[Coordinate-based object records]

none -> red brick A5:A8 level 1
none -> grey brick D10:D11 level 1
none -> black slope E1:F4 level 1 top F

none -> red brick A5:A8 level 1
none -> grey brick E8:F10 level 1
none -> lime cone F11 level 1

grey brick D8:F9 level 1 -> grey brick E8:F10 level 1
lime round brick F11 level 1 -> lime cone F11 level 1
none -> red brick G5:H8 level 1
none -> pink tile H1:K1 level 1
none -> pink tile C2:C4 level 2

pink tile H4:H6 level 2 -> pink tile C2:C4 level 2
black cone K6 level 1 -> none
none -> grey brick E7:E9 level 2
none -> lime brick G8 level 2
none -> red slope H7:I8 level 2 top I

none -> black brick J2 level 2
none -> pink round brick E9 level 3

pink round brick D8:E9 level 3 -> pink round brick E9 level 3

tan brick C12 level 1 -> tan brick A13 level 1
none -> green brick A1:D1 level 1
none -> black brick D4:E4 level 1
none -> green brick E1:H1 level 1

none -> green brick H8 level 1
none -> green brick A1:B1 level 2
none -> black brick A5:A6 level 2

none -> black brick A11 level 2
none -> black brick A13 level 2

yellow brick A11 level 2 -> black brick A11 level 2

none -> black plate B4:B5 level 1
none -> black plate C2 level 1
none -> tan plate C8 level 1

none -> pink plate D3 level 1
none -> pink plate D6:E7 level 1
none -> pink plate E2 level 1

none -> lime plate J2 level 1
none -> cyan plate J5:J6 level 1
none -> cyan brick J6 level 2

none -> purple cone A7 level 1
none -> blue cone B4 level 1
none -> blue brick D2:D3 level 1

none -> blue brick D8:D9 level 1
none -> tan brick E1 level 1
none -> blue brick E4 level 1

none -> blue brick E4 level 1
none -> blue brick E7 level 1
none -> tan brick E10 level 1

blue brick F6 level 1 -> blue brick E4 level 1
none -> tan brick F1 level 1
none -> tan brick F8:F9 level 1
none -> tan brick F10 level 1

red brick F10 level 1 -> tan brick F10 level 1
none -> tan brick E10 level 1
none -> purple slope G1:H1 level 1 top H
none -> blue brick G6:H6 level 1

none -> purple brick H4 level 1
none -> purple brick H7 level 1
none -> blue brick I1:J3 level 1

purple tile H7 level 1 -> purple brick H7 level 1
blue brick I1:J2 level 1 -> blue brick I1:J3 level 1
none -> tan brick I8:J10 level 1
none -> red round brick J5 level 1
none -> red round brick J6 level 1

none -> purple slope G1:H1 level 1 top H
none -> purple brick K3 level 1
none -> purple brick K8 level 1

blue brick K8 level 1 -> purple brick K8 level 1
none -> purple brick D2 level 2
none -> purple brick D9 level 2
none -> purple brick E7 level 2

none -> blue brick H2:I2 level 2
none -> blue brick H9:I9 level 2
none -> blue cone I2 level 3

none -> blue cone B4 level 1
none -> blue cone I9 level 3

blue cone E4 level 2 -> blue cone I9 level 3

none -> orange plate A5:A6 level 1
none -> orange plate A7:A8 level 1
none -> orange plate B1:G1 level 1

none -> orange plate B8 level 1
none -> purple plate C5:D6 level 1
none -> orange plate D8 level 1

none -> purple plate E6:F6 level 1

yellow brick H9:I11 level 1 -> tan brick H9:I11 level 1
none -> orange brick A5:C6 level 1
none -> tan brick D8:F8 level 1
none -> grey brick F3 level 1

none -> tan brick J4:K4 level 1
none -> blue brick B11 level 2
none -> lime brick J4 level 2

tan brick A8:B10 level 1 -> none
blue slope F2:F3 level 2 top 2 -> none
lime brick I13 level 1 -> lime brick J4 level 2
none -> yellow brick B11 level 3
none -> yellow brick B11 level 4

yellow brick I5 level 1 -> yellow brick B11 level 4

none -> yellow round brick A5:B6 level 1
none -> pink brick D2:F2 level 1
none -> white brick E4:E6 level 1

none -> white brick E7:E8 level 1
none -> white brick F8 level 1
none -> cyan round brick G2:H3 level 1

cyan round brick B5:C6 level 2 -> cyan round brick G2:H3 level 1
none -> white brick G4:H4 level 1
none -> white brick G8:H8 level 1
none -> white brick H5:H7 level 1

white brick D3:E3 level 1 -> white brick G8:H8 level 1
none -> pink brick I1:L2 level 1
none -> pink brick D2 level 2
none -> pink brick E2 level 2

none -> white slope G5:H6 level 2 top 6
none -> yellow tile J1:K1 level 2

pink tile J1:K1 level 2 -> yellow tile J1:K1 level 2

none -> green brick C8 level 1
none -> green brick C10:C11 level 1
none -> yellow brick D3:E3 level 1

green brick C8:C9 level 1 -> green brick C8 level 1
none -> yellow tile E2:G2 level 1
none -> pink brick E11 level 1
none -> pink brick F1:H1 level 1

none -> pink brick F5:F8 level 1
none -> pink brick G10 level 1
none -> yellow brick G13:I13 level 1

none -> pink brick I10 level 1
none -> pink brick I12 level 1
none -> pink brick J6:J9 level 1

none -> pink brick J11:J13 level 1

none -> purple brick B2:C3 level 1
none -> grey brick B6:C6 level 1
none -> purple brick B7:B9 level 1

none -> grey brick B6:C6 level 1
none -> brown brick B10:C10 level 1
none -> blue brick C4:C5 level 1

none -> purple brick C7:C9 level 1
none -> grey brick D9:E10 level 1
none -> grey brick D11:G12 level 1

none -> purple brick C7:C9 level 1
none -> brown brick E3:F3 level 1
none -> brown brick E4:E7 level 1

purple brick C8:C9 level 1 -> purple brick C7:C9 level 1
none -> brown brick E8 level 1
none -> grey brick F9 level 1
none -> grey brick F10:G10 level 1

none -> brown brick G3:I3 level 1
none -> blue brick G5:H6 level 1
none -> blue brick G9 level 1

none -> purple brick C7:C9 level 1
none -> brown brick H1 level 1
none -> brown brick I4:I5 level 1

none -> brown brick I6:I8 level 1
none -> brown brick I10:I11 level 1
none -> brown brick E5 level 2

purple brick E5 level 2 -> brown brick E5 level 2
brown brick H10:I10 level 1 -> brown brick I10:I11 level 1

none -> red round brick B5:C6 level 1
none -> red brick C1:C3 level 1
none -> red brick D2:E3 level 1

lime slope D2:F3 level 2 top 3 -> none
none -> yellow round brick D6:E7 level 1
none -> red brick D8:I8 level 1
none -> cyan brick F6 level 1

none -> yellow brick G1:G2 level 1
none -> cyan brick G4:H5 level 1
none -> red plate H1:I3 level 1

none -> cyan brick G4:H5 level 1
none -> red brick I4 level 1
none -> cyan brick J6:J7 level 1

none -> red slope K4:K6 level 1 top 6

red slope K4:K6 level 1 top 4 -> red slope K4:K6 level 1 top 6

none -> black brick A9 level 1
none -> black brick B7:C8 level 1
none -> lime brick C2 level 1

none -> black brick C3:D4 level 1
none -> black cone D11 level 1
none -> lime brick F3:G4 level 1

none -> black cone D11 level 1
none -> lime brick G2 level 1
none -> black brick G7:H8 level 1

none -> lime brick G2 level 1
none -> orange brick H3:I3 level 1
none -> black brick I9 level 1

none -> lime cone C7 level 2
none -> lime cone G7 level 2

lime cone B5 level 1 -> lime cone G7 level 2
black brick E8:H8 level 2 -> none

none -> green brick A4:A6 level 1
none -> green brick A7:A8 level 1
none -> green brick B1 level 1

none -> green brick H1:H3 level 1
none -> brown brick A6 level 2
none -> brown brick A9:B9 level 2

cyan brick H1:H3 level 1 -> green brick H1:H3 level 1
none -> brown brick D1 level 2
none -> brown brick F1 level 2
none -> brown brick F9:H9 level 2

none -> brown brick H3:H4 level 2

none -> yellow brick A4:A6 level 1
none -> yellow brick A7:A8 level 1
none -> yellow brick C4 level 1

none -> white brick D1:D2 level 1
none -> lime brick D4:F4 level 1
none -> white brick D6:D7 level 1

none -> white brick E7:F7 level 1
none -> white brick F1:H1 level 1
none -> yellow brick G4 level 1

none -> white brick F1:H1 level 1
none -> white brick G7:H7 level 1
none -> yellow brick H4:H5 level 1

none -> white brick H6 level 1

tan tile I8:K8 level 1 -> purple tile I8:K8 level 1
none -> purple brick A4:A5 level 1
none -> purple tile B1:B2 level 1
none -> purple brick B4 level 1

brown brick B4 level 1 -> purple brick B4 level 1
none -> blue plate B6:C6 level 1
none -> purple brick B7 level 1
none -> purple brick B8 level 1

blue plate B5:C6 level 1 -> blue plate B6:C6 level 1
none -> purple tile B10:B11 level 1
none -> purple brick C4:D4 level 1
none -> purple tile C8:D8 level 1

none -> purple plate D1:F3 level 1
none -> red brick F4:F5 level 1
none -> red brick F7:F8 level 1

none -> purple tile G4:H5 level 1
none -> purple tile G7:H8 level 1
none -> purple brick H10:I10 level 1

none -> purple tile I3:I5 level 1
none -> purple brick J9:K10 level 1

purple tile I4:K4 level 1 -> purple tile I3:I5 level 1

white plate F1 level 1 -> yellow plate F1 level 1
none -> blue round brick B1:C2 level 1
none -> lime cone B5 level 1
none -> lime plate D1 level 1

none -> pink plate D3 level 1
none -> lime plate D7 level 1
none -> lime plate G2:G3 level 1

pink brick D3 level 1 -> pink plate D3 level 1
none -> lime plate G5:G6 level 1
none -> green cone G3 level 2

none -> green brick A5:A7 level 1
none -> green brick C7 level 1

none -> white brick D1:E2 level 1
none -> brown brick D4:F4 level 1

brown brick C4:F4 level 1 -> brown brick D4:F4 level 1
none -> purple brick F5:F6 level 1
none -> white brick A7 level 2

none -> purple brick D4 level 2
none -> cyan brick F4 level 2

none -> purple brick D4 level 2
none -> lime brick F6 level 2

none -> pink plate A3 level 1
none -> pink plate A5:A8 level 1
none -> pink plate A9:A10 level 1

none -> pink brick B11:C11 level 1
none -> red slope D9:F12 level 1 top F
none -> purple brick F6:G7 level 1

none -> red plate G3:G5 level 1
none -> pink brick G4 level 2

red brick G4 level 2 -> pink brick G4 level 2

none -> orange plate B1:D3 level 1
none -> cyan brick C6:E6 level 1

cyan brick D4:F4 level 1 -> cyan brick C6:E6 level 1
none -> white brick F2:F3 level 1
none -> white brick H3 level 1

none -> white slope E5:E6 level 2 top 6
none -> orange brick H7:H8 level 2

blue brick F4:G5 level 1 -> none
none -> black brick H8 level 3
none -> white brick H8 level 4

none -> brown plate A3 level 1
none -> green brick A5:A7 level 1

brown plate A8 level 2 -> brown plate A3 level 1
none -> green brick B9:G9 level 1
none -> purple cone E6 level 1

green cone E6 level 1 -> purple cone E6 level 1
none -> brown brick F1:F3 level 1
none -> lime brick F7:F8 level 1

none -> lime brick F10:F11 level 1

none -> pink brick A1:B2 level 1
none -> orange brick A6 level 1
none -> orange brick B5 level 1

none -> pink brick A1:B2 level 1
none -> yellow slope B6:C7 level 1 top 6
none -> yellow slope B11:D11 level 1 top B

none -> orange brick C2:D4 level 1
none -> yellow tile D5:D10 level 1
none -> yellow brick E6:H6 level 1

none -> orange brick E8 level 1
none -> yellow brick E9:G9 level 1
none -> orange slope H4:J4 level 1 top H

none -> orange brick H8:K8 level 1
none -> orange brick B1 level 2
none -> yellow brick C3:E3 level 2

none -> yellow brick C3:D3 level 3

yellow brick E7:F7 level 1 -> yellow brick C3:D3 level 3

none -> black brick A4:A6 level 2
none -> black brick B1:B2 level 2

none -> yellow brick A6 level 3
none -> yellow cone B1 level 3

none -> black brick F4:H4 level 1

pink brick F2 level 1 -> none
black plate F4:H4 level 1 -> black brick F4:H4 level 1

*What the task requires:* Given the records above, restate word for word only the lines starting at the one with "none -> brown brick H3:H4 level 2" and ending at the one with "none -> green brick C7 level 1".

*Task answer:*
none -> brown brick H3:H4 level 2

none -> yellow brick A4:A6 level 1
none -> yellow brick A7:A8 level 1
none -> yellow brick C4 level 1

none -> white brick D1:D2 level 1
none -> lime brick D4:F4 level 1
none -> white brick D6:D7 level 1

none -> white brick E7:F7 level 1
none -> white brick F1:H1 level 1
none -> yellow brick G4 level 1

none -> white brick F1:H1 level 1
none -> white brick G7:H7 level 1
none -> yellow brick H4:H5 level 1

none -> white brick H6 level 1

tan tile I8:K8 level 1 -> purple tile I8:K8 level 1
none -> purple brick A4:A5 level 1
none -> purple tile B1:B2 level 1
none -> purple brick B4 level 1

brown brick B4 level 1 -> purple brick B4 level 1
none -> blue plate B6:C6 level 1
none -> purple brick B7 level 1
none -> purple brick B8 level 1

blue plate B5:C6 level 1 -> blue plate B6:C6 level 1
none -> purple tile B10:B11 level 1
none -> purple brick C4:D4 level 1
none -> purple tile C8:D8 level 1

none -> purple plate D1:F3 level 1
none -> red brick F4:F5 level 1
none -> red brick F7:F8 level 1

none -> purple tile G4:H5 level 1
none -> purple tile G7:H8 level 1
none -> purple brick H10:I10 level 1

none -> purple tile I3:I5 level 1
none -> purple brick J9:K10 level 1

purple tile I4:K4 level 1 -> purple tile I3:I5 level 1

white plate F1 level 1 -> yellow plate F1 level 1
none -> blue round brick B1:C2 level 1
none -> lime cone B5 level 1
none -> lime plate D1 level 1

none -> pink plate D3 level 1
none -> lime plate D7 level 1
none -> lime plate G2:G3 level 1

pink brick D3 level 1 -> pink plate D3 level 1
none -> lime plate G5:G6 level 1
none -> green cone G3 level 2

none -> green brick A5:A7 level 1
none -> green brick C7 level 1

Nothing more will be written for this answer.